» **Work to complete**
Once the images are set aside, print the remaining lines below exactly.

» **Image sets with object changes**
----------
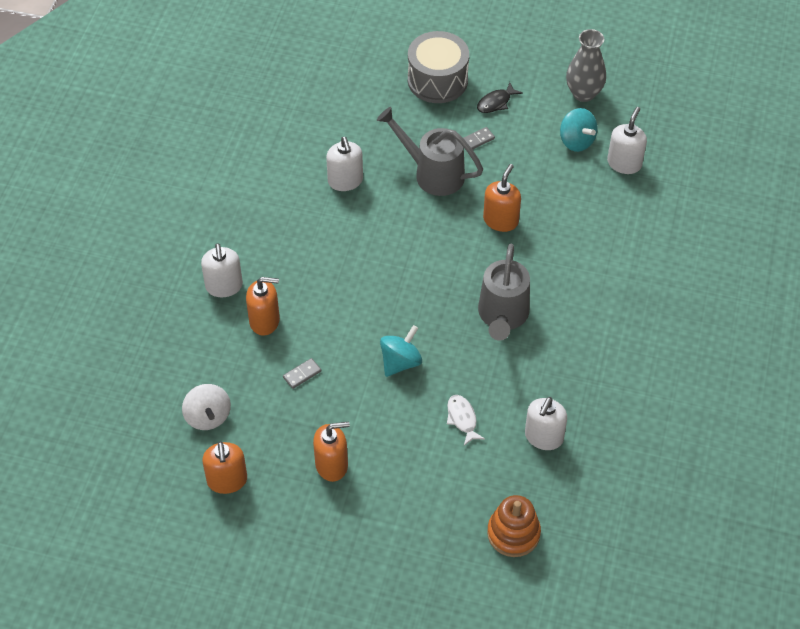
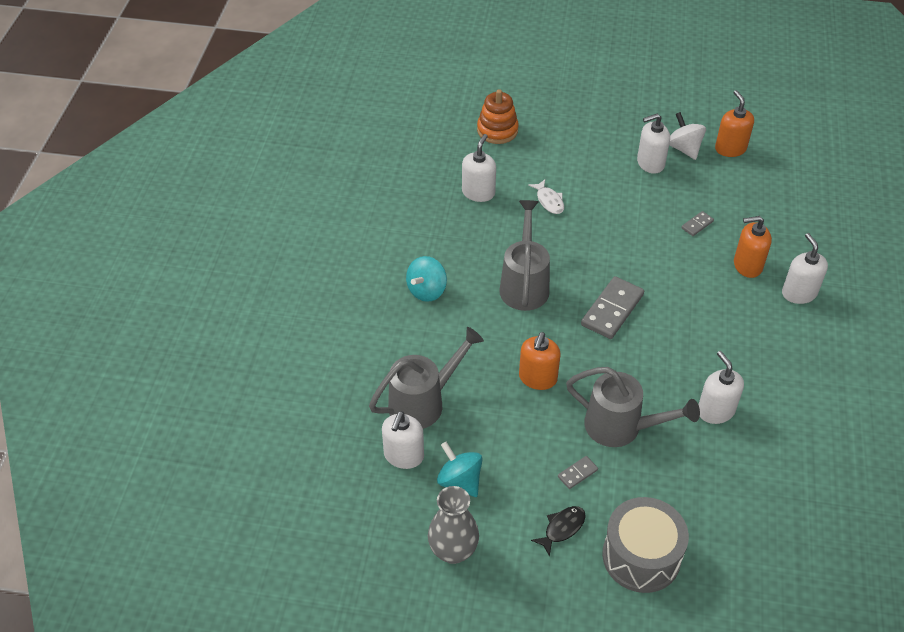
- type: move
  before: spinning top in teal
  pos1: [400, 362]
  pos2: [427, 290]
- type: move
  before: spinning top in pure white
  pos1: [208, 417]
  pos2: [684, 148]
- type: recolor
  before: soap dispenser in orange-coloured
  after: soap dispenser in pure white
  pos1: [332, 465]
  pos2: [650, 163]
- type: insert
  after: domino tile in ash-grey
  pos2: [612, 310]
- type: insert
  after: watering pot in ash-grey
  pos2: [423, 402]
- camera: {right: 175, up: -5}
----------
» **Result below**
- type: move
  before: spinning top in teal
  pos1: [400, 362]
  pos2: [427, 290]
- type: move
  before: spinning top in pure white
  pos1: [208, 417]
  pos2: [684, 148]
- type: recolor
  before: soap dispenser in orange-coloured
  after: soap dispenser in pure white
  pos1: [332, 465]
  pos2: [650, 163]
- type: insert
  after: domino tile in ash-grey
  pos2: [612, 310]
- type: insert
  after: watering pot in ash-grey
  pos2: [423, 402]
- camera: {right: 175, up: -5}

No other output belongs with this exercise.